**What you have to do**
Print out all the records, word for word.

- - -

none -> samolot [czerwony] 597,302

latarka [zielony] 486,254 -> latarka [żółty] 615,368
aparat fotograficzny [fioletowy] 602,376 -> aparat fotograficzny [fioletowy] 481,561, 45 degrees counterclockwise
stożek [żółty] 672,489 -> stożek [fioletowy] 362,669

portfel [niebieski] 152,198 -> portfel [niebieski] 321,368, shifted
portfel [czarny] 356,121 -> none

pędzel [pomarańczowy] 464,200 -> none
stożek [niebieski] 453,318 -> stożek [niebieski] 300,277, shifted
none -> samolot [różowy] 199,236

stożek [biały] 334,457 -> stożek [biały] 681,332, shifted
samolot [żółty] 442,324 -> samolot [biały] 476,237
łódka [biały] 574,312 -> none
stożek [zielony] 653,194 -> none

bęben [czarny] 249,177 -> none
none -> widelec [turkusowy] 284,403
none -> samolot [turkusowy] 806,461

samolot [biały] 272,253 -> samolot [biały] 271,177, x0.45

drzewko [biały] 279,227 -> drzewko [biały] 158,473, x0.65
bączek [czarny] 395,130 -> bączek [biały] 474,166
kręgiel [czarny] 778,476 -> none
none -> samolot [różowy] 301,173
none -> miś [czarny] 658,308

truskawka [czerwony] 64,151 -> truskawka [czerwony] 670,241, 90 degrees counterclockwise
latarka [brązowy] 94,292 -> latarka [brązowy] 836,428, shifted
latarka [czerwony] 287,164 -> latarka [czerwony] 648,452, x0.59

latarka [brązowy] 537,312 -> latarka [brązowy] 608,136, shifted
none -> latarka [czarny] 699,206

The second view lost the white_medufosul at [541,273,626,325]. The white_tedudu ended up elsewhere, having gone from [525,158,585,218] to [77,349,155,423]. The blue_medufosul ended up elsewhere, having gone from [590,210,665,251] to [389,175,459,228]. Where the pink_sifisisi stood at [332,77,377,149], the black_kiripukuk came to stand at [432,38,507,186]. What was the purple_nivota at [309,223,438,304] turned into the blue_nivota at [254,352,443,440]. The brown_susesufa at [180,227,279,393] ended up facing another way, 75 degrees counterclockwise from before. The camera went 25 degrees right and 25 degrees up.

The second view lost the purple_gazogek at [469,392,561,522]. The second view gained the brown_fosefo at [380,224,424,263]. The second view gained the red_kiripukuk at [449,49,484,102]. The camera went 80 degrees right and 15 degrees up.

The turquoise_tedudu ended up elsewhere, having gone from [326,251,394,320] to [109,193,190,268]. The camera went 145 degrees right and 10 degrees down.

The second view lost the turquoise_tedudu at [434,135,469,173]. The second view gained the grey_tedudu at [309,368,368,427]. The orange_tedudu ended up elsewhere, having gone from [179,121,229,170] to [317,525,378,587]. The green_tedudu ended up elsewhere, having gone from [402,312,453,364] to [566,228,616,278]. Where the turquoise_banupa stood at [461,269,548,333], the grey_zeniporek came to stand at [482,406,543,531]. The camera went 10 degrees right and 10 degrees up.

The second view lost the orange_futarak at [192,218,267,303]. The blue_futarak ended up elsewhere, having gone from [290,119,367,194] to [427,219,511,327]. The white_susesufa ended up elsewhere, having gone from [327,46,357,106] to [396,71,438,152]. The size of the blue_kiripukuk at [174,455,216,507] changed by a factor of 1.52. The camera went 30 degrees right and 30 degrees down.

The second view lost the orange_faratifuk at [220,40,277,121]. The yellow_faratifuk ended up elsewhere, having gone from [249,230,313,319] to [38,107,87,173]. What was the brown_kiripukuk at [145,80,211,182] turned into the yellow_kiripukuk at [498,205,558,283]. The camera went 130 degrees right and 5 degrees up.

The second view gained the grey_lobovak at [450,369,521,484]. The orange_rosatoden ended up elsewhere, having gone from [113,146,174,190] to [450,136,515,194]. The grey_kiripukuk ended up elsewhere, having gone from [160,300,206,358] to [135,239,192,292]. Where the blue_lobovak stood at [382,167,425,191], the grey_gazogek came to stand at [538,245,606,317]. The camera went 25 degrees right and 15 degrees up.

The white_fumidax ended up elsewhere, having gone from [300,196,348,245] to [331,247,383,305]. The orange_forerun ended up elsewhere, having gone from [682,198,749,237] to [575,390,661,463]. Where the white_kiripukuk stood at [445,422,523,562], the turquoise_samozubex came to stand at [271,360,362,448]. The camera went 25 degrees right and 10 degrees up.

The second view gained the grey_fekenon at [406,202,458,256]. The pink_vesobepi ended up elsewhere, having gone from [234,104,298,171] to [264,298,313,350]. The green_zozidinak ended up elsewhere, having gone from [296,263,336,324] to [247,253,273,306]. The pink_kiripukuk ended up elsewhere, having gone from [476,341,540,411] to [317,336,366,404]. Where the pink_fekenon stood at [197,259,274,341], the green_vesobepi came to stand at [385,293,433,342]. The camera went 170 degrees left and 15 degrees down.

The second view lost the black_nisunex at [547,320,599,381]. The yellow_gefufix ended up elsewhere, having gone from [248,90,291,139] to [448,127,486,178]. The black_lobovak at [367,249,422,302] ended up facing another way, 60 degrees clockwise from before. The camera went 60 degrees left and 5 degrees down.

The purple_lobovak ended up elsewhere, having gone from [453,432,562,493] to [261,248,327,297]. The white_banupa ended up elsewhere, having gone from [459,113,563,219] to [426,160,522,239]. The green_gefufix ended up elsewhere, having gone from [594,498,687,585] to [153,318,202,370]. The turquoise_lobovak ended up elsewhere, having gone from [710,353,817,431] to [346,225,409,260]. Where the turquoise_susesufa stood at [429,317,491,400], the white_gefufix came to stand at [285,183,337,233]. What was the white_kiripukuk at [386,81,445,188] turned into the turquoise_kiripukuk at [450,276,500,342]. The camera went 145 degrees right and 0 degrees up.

- - -

**Output for this exercise**
none -> samolot [czerwony] 597,302

latarka [zielony] 486,254 -> latarka [żółty] 615,368
aparat fotograficzny [fioletowy] 602,376 -> aparat fotograficzny [fioletowy] 481,561, 45 degrees counterclockwise
stożek [żółty] 672,489 -> stożek [fioletowy] 362,669

portfel [niebieski] 152,198 -> portfel [niebieski] 321,368, shifted
portfel [czarny] 356,121 -> none

pędzel [pomarańczowy] 464,200 -> none
stożek [niebieski] 453,318 -> stożek [niebieski] 300,277, shifted
none -> samolot [różowy] 199,236

stożek [biały] 334,457 -> stożek [biały] 681,332, shifted
samolot [żółty] 442,324 -> samolot [biały] 476,237
łódka [biały] 574,312 -> none
stożek [zielony] 653,194 -> none

bęben [czarny] 249,177 -> none
none -> widelec [turkusowy] 284,403
none -> samolot [turkusowy] 806,461

samolot [biały] 272,253 -> samolot [biały] 271,177, x0.45

drzewko [biały] 279,227 -> drzewko [biały] 158,473, x0.65
bączek [czarny] 395,130 -> bączek [biały] 474,166
kręgiel [czarny] 778,476 -> none
none -> samolot [różowy] 301,173
none -> miś [czarny] 658,308

truskawka [czerwony] 64,151 -> truskawka [czerwony] 670,241, 90 degrees counterclockwise
latarka [brązowy] 94,292 -> latarka [brązowy] 836,428, shifted
latarka [czerwony] 287,164 -> latarka [czerwony] 648,452, x0.59

latarka [brązowy] 537,312 -> latarka [brązowy] 608,136, shifted
none -> latarka [czarny] 699,206

The second view lost the white_medufosul at [541,273,626,325]. The white_tedudu ended up elsewhere, having gone from [525,158,585,218] to [77,349,155,423]. The blue_medufosul ended up elsewhere, having gone from [590,210,665,251] to [389,175,459,228]. Where the pink_sifisisi stood at [332,77,377,149], the black_kiripukuk came to stand at [432,38,507,186]. What was the purple_nivota at [309,223,438,304] turned into the blue_nivota at [254,352,443,440]. The brown_susesufa at [180,227,279,393] ended up facing another way, 75 degrees counterclockwise from before. The camera went 25 degrees right and 25 degrees up.

The second view lost the purple_gazogek at [469,392,561,522]. The second view gained the brown_fosefo at [380,224,424,263]. The second view gained the red_kiripukuk at [449,49,484,102]. The camera went 80 degrees right and 15 degrees up.

The turquoise_tedudu ended up elsewhere, having gone from [326,251,394,320] to [109,193,190,268]. The camera went 145 degrees right and 10 degrees down.

The second view lost the turquoise_tedudu at [434,135,469,173]. The second view gained the grey_tedudu at [309,368,368,427]. The orange_tedudu ended up elsewhere, having gone from [179,121,229,170] to [317,525,378,587]. The green_tedudu ended up elsewhere, having gone from [402,312,453,364] to [566,228,616,278]. Where the turquoise_banupa stood at [461,269,548,333], the grey_zeniporek came to stand at [482,406,543,531]. The camera went 10 degrees right and 10 degrees up.

The second view lost the orange_futarak at [192,218,267,303]. The blue_futarak ended up elsewhere, having gone from [290,119,367,194] to [427,219,511,327]. The white_susesufa ended up elsewhere, having gone from [327,46,357,106] to [396,71,438,152]. The size of the blue_kiripukuk at [174,455,216,507] changed by a factor of 1.52. The camera went 30 degrees right and 30 degrees down.

The second view lost the orange_faratifuk at [220,40,277,121]. The yellow_faratifuk ended up elsewhere, having gone from [249,230,313,319] to [38,107,87,173]. What was the brown_kiripukuk at [145,80,211,182] turned into the yellow_kiripukuk at [498,205,558,283]. The camera went 130 degrees right and 5 degrees up.

The second view gained the grey_lobovak at [450,369,521,484]. The orange_rosatoden ended up elsewhere, having gone from [113,146,174,190] to [450,136,515,194]. The grey_kiripukuk ended up elsewhere, having gone from [160,300,206,358] to [135,239,192,292]. Where the blue_lobovak stood at [382,167,425,191], the grey_gazogek came to stand at [538,245,606,317]. The camera went 25 degrees right and 15 degrees up.

The white_fumidax ended up elsewhere, having gone from [300,196,348,245] to [331,247,383,305]. The orange_forerun ended up elsewhere, having gone from [682,198,749,237] to [575,390,661,463]. Where the white_kiripukuk stood at [445,422,523,562], the turquoise_samozubex came to stand at [271,360,362,448]. The camera went 25 degrees right and 10 degrees up.

The second view gained the grey_fekenon at [406,202,458,256]. The pink_vesobepi ended up elsewhere, having gone from [234,104,298,171] to [264,298,313,350]. The green_zozidinak ended up elsewhere, having gone from [296,263,336,324] to [247,253,273,306]. The pink_kiripukuk ended up elsewhere, having gone from [476,341,540,411] to [317,336,366,404]. Where the pink_fekenon stood at [197,259,274,341], the green_vesobepi came to stand at [385,293,433,342]. The camera went 170 degrees left and 15 degrees down.

The second view lost the black_nisunex at [547,320,599,381]. The yellow_gefufix ended up elsewhere, having gone from [248,90,291,139] to [448,127,486,178]. The black_lobovak at [367,249,422,302] ended up facing another way, 60 degrees clockwise from before. The camera went 60 degrees left and 5 degrees down.

The purple_lobovak ended up elsewhere, having gone from [453,432,562,493] to [261,248,327,297]. The white_banupa ended up elsewhere, having gone from [459,113,563,219] to [426,160,522,239]. The green_gefufix ended up elsewhere, having gone from [594,498,687,585] to [153,318,202,370]. The turquoise_lobovak ended up elsewhere, having gone from [710,353,817,431] to [346,225,409,260]. Where the turquoise_susesufa stood at [429,317,491,400], the white_gefufix came to stand at [285,183,337,233]. What was the white_kiripukuk at [386,81,445,188] turned into the turquoise_kiripukuk at [450,276,500,342]. The camera went 145 degrees right and 0 degrees up.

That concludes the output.